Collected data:

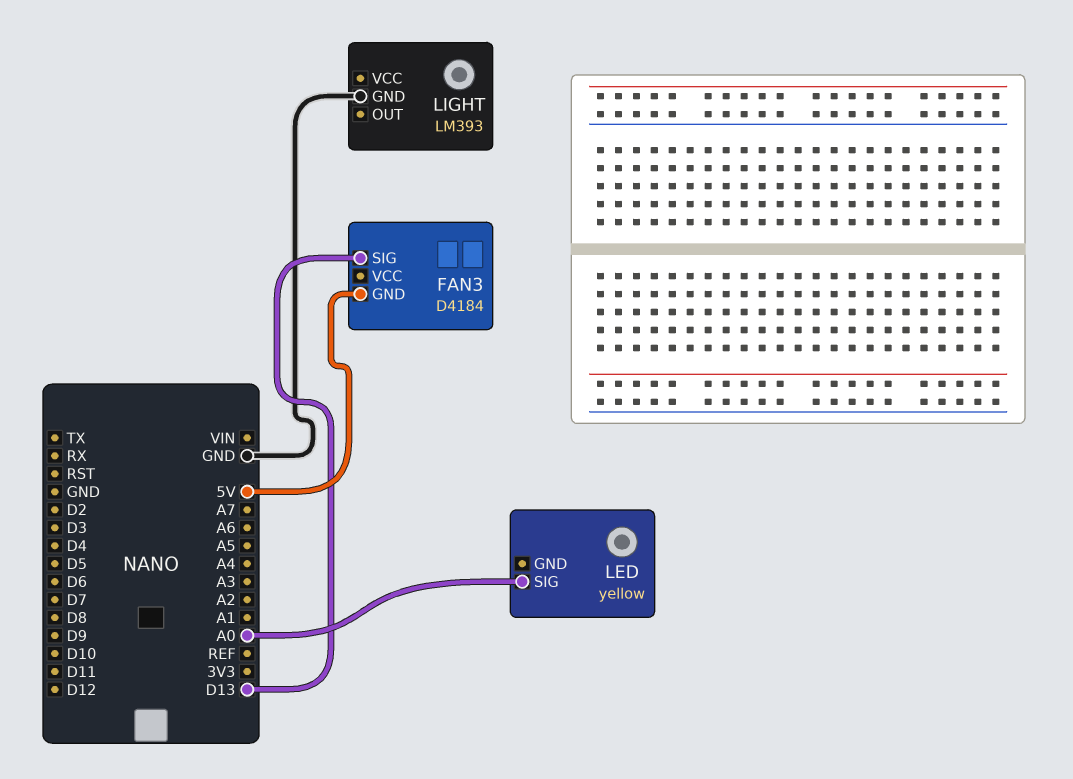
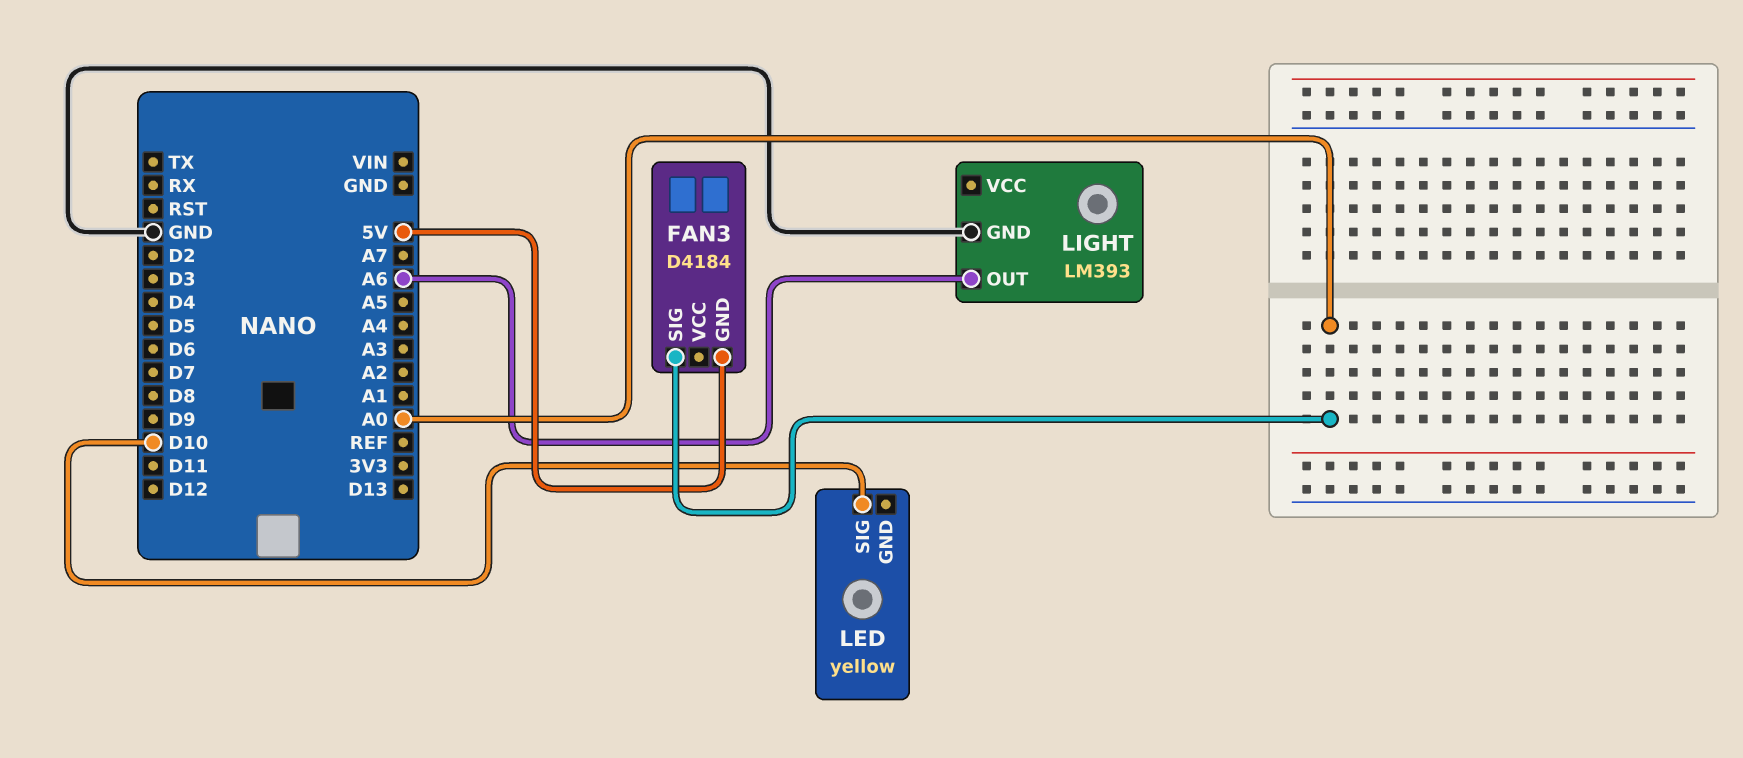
FAN3 pin SIG: D13 -> A0
LED pin SIG: A0 -> D10
LIGHT pin OUT: none -> A6

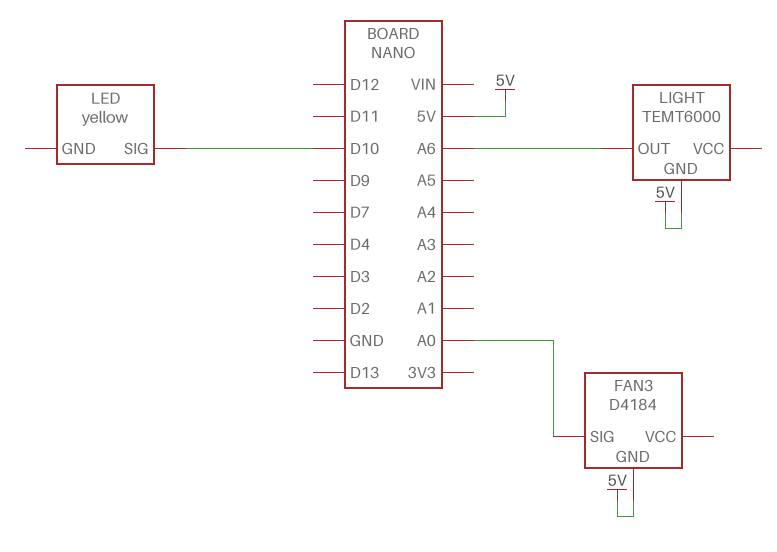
LIGHT: LM393 -> TEMT6000
LIGHT pin GND: GND -> 5V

**How to complete this task:**
Which lines of the records above hold the word "LIGHT"? Copy each of them.

**Task result:**
LIGHT pin OUT: none -> A6
LIGHT: LM393 -> TEMT6000
LIGHT pin GND: GND -> 5V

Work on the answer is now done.